● Short task
Reproduce verbatim the stretch of the listing from its first line through the line containing "cyan circle: moved 1 px right, 3 px up". Include both end lines.

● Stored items
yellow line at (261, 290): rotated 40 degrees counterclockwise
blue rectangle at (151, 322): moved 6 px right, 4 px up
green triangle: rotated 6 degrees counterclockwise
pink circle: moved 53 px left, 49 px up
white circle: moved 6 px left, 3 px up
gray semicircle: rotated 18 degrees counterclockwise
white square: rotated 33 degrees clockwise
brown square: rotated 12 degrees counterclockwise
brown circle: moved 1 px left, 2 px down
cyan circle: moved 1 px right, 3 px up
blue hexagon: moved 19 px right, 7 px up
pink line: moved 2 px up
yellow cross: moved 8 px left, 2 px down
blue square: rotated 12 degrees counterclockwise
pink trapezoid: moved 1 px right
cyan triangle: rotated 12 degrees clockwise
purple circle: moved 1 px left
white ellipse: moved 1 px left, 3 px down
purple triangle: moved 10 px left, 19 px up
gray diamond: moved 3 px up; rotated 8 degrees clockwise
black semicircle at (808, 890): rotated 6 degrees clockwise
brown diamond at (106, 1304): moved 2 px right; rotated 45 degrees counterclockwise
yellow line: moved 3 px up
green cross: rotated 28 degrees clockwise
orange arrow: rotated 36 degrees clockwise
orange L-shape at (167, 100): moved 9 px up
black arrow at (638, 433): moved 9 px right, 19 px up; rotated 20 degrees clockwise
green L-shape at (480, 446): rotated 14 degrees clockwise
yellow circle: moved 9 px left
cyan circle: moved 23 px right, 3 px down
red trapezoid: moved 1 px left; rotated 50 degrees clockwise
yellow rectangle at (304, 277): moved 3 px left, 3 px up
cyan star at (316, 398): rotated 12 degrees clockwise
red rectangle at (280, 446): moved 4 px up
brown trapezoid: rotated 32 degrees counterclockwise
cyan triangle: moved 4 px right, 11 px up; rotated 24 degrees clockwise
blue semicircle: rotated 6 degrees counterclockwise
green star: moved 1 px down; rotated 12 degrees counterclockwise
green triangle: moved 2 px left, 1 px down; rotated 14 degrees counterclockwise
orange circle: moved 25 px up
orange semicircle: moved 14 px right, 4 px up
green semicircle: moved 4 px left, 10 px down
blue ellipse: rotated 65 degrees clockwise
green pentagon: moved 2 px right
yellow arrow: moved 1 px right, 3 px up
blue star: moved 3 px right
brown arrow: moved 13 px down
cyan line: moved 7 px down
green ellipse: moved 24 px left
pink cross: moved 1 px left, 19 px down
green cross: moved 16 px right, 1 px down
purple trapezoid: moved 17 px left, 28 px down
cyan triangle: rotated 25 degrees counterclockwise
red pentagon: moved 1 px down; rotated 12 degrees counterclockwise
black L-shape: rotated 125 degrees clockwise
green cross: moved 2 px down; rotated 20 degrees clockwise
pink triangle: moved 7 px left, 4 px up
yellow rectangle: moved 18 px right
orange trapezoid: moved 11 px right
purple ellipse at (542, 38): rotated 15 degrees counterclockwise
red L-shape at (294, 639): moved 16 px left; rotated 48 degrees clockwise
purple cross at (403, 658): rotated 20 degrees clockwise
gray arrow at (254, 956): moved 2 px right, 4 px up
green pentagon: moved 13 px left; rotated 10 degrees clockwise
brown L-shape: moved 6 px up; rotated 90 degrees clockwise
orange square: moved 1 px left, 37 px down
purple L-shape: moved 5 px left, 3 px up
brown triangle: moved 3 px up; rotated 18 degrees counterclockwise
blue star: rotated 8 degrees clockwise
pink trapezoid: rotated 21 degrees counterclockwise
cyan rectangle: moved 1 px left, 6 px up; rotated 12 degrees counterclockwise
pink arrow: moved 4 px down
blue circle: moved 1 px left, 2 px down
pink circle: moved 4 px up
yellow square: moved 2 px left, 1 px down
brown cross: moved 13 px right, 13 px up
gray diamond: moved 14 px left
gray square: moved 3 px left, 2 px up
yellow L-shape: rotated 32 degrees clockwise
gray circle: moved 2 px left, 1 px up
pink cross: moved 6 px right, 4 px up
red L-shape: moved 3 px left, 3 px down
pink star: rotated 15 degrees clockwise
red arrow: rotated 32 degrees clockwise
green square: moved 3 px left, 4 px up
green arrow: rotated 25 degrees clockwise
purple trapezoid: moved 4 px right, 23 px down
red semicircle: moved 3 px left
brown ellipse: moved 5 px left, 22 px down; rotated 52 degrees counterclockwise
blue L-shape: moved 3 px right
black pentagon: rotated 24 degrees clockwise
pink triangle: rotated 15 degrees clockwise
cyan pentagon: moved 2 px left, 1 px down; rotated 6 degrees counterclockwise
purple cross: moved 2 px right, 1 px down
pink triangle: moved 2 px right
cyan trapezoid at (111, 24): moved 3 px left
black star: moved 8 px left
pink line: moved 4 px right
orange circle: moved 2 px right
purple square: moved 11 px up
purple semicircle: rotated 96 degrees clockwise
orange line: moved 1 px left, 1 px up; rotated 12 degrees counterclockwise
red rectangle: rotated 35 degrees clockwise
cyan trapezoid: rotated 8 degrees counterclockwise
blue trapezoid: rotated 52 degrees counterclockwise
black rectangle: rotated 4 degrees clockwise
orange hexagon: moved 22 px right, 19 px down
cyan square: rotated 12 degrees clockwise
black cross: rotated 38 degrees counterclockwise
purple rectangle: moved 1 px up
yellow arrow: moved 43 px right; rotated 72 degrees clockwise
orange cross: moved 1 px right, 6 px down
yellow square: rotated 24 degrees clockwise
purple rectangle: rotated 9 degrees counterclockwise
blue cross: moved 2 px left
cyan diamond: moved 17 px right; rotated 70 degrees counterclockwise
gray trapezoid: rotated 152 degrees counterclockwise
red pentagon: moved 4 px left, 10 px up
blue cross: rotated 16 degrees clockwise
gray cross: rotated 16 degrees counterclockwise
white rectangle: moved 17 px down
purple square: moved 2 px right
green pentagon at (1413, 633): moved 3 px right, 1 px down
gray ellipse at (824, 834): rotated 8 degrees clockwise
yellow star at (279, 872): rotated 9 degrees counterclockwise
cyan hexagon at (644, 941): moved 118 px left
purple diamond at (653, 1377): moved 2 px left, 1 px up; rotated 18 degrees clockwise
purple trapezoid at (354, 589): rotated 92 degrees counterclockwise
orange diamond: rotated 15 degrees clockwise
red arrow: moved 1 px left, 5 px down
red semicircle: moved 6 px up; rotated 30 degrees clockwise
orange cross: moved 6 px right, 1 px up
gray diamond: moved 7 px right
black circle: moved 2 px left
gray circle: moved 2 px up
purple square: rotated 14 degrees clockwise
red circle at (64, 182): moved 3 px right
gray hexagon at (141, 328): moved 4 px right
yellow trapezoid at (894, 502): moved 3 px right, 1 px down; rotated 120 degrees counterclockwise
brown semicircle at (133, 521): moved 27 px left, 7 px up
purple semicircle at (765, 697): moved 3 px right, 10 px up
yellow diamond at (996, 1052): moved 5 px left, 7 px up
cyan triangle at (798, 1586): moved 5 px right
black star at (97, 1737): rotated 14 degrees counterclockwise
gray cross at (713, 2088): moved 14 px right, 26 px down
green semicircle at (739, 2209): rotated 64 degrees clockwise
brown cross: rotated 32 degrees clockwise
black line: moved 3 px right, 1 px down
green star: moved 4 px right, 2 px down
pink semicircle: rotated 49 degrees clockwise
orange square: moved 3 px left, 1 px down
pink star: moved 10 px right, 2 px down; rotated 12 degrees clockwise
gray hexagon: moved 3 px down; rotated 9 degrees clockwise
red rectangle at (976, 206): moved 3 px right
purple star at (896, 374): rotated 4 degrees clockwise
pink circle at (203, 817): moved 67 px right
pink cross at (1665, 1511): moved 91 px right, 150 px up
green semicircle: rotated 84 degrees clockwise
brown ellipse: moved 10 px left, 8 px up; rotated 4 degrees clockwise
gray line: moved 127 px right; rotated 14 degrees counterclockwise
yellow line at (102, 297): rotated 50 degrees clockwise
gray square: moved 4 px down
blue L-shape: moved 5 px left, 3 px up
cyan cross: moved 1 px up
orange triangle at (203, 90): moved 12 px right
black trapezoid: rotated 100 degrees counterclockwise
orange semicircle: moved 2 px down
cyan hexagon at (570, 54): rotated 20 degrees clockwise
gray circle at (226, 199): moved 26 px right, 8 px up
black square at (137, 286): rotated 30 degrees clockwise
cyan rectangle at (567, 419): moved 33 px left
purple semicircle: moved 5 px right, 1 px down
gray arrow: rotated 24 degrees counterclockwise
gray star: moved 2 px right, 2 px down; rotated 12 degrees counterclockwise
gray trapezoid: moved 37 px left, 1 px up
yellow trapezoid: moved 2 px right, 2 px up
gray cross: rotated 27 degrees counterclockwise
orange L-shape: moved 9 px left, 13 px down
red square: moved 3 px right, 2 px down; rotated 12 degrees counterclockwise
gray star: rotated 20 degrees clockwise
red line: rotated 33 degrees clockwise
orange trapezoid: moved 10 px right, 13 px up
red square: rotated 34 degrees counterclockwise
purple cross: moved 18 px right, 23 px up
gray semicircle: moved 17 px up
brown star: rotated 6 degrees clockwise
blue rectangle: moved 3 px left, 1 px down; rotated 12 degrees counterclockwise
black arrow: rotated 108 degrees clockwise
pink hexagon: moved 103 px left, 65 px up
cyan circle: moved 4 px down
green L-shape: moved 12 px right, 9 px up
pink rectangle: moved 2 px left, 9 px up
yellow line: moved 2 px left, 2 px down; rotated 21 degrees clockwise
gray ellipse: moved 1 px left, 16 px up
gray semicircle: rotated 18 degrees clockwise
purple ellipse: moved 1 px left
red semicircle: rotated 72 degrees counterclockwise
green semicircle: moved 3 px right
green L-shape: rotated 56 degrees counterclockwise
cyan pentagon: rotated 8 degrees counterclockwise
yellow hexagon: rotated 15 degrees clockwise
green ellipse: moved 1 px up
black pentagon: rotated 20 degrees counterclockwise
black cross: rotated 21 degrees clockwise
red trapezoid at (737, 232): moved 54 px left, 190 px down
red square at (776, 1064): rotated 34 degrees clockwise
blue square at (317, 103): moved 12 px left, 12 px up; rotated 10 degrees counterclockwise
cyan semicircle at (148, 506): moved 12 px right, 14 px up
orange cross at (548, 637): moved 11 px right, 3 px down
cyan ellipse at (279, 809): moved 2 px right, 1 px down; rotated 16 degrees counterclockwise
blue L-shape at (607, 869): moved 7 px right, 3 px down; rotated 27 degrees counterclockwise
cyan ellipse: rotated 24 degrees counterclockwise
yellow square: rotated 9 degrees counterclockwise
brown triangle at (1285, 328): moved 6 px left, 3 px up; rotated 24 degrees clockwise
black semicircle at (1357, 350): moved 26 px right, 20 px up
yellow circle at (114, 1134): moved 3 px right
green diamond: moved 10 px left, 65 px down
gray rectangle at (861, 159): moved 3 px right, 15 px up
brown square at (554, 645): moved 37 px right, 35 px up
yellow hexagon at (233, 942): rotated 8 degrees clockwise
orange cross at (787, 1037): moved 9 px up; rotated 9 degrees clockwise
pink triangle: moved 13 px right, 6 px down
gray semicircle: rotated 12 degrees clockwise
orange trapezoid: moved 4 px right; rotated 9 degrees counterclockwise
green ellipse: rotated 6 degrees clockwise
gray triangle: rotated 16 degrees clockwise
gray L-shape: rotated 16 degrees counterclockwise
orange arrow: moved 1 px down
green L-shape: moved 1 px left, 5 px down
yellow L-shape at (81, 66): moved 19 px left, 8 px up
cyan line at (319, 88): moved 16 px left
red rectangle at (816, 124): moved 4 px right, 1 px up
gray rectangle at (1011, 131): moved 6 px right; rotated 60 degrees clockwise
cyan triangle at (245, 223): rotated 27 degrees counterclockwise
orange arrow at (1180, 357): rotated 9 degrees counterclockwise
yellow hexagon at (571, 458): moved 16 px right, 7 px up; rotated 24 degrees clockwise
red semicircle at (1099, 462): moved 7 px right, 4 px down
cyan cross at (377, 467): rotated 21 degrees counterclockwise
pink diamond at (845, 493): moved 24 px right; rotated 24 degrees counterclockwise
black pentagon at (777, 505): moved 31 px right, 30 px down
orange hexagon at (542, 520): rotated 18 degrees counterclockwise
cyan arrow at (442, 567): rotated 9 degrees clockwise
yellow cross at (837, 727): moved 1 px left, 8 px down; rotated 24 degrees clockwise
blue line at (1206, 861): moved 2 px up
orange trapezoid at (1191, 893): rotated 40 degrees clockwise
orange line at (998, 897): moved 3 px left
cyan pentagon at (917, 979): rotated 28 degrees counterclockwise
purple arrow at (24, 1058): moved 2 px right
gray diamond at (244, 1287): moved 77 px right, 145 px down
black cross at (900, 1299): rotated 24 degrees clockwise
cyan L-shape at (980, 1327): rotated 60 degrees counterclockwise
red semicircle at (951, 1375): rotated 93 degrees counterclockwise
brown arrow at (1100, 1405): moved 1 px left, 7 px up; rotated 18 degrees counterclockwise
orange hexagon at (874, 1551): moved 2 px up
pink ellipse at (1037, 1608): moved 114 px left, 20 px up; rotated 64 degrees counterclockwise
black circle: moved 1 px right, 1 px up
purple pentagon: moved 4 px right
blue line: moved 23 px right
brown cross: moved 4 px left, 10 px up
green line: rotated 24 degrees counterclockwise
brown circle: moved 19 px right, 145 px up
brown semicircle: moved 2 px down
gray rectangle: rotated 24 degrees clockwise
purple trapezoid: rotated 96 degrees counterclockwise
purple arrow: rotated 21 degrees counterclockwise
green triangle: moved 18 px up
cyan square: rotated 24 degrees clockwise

● Task answer
yellow line at (261, 290): rotated 40 degrees counterclockwise
blue rectangle at (151, 322): moved 6 px right, 4 px up
green triangle: rotated 6 degrees counterclockwise
pink circle: moved 53 px left, 49 px up
white circle: moved 6 px left, 3 px up
gray semicircle: rotated 18 degrees counterclockwise
white square: rotated 33 degrees clockwise
brown square: rotated 12 degrees counterclockwise
brown circle: moved 1 px left, 2 px down
cyan circle: moved 1 px right, 3 px up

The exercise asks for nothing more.